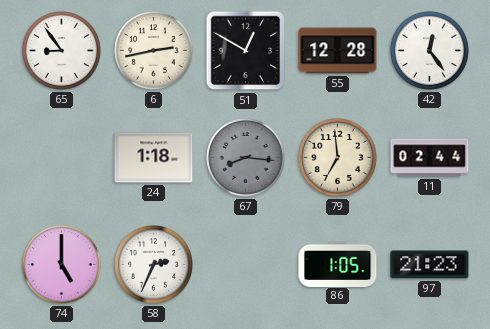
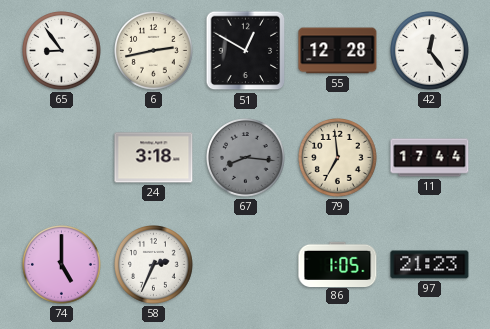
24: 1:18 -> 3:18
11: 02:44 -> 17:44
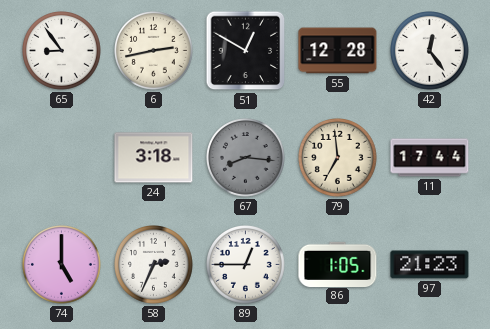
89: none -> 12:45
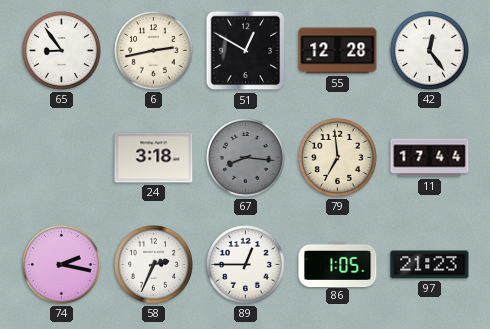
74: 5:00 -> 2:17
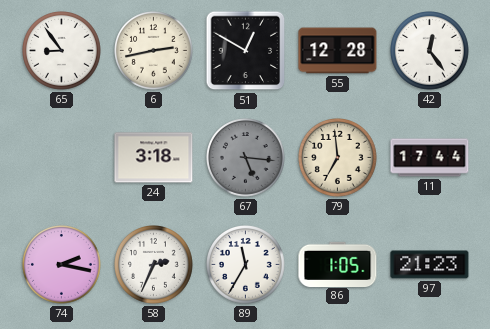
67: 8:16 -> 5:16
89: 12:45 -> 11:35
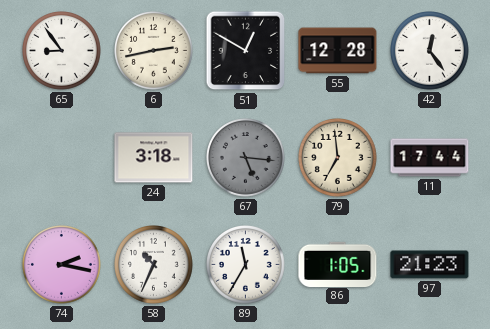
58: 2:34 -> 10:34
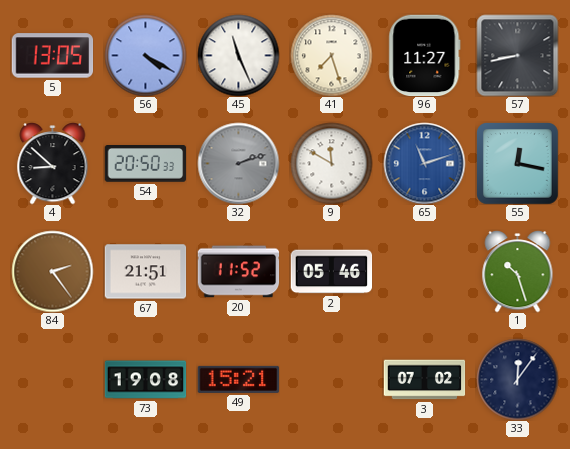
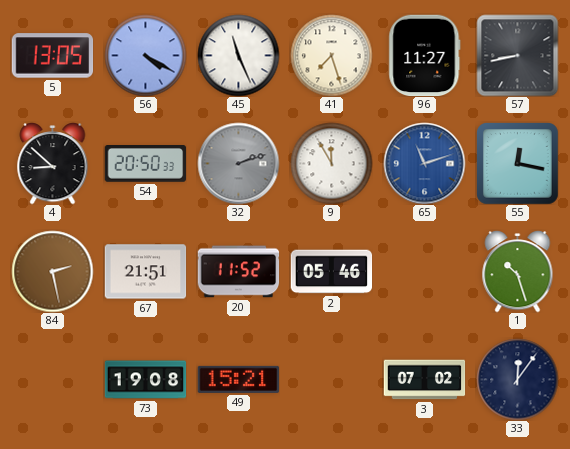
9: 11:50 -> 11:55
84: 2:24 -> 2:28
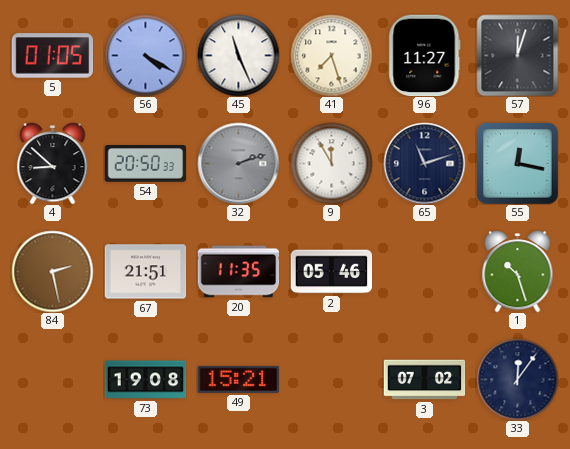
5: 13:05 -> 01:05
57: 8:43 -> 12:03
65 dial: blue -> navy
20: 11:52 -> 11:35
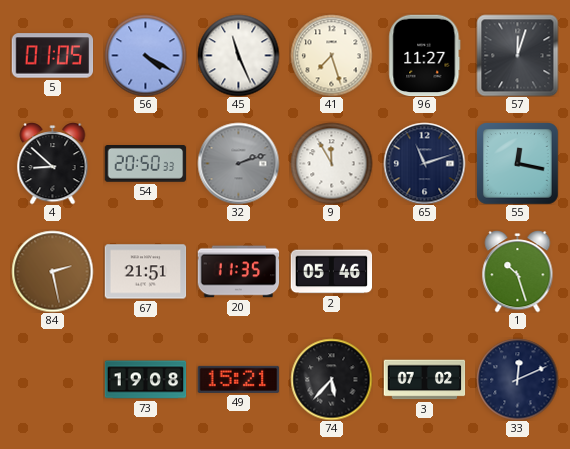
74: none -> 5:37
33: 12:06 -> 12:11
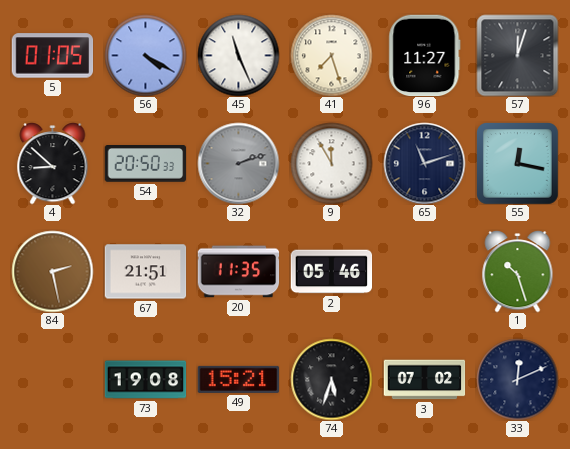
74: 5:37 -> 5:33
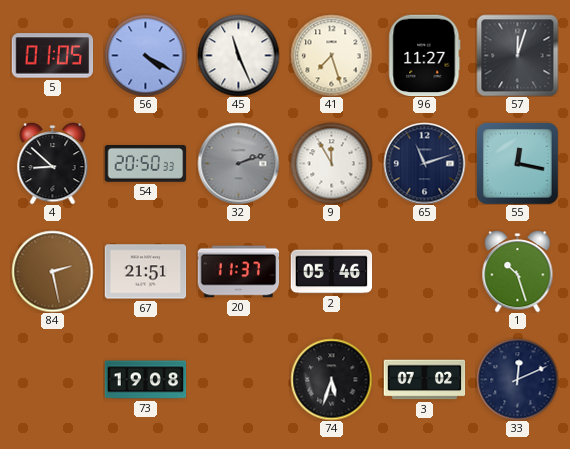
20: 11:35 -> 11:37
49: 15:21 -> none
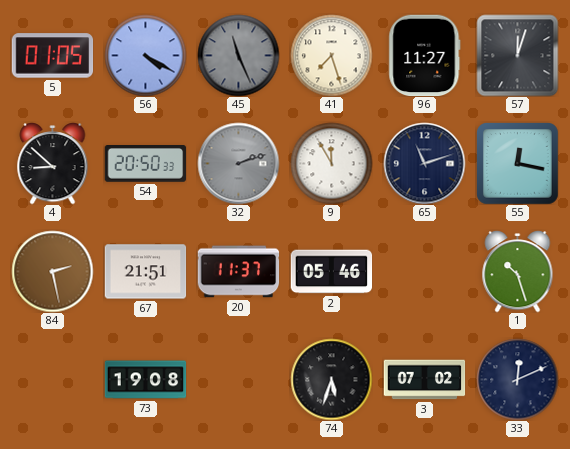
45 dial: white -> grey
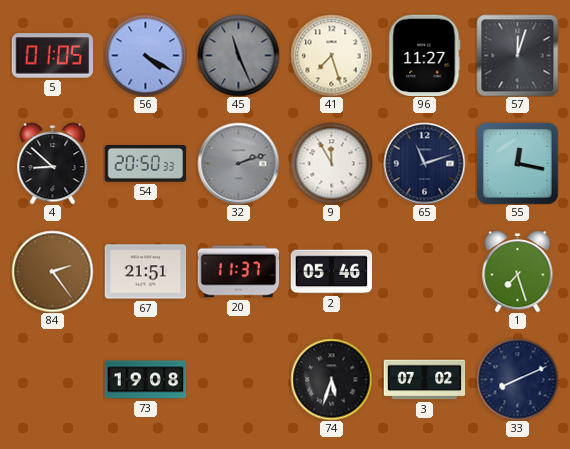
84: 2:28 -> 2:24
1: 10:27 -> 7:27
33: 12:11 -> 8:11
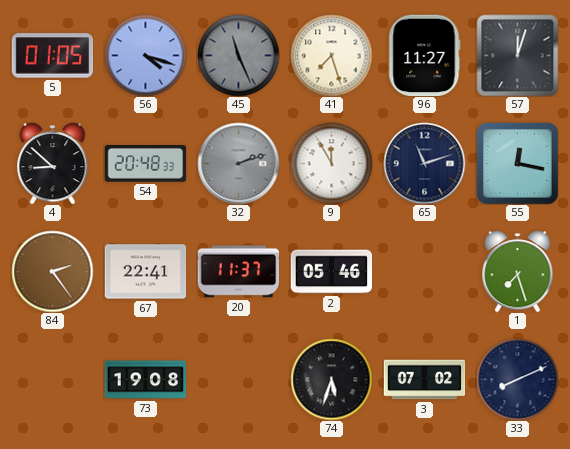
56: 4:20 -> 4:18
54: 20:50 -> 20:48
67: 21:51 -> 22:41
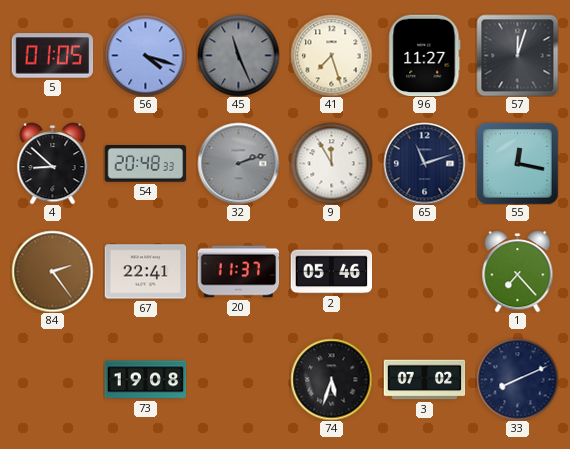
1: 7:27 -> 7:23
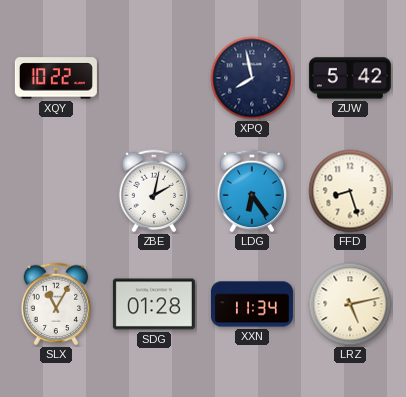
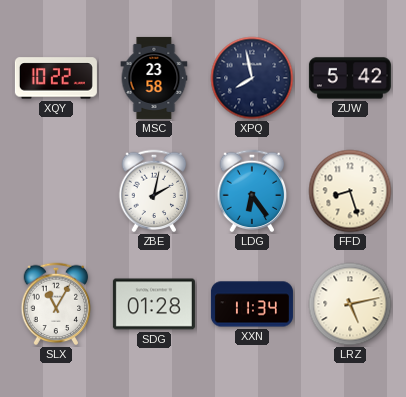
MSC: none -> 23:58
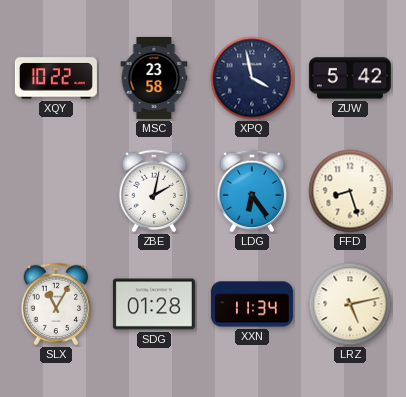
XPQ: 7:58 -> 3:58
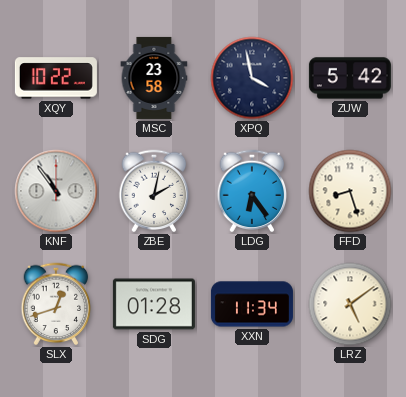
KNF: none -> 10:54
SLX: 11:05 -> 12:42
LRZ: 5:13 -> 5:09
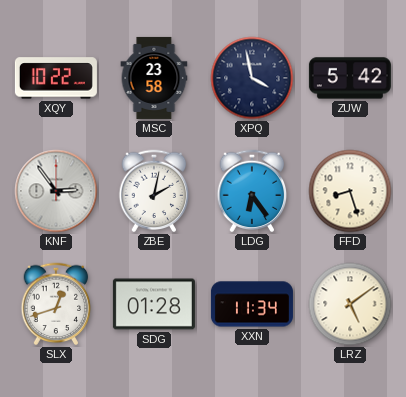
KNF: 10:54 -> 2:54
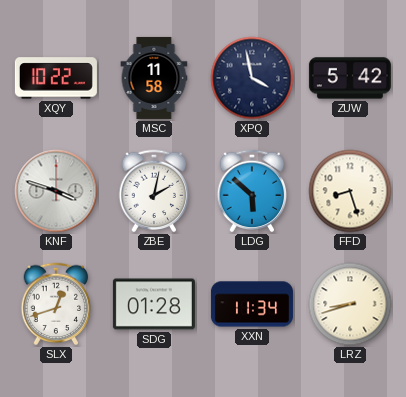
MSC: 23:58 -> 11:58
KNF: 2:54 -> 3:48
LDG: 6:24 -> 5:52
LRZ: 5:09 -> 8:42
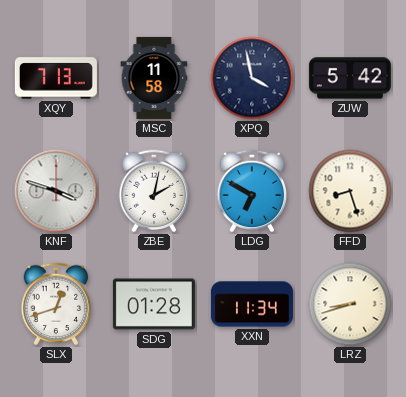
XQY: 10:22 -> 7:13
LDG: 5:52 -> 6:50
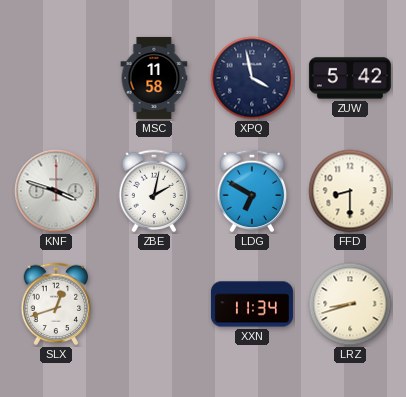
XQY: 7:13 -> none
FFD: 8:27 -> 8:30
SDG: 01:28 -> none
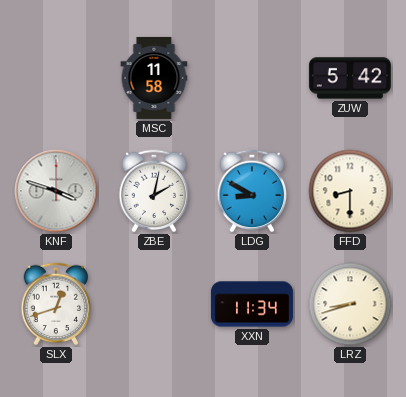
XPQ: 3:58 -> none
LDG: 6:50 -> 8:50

* * * *

Directions.
Please reproduce every line of the entries above exactly, leaving out the pictures.

The result.
24: 1:18 -> 3:18
11: 02:44 -> 17:44
89: none -> 12:45
74: 5:00 -> 2:17
67: 8:16 -> 5:16
89: 12:45 -> 11:35
58: 2:34 -> 10:34
9: 11:50 -> 11:55
84: 2:24 -> 2:28
5: 13:05 -> 01:05
57: 8:43 -> 12:03
65 dial: blue -> navy
20: 11:52 -> 11:35
74: none -> 5:37
33: 12:06 -> 12:11
74: 5:37 -> 5:33
20: 11:35 -> 11:37
49: 15:21 -> none
45 dial: white -> grey
84: 2:28 -> 2:24
1: 10:27 -> 7:27
33: 12:11 -> 8:11
56: 4:20 -> 4:18
54: 20:50 -> 20:48
67: 21:51 -> 22:41
1: 7:27 -> 7:23
MSC: none -> 23:58
XPQ: 7:58 -> 3:58
KNF: none -> 10:54
SLX: 11:05 -> 12:42
LRZ: 5:13 -> 5:09
KNF: 10:54 -> 2:54
MSC: 23:58 -> 11:58
KNF: 2:54 -> 3:48
LDG: 6:24 -> 5:52
LRZ: 5:09 -> 8:42
XQY: 10:22 -> 7:13
LDG: 5:52 -> 6:50
XQY: 7:13 -> none
FFD: 8:27 -> 8:30
SDG: 01:28 -> none
XPQ: 3:58 -> none
LDG: 6:50 -> 8:50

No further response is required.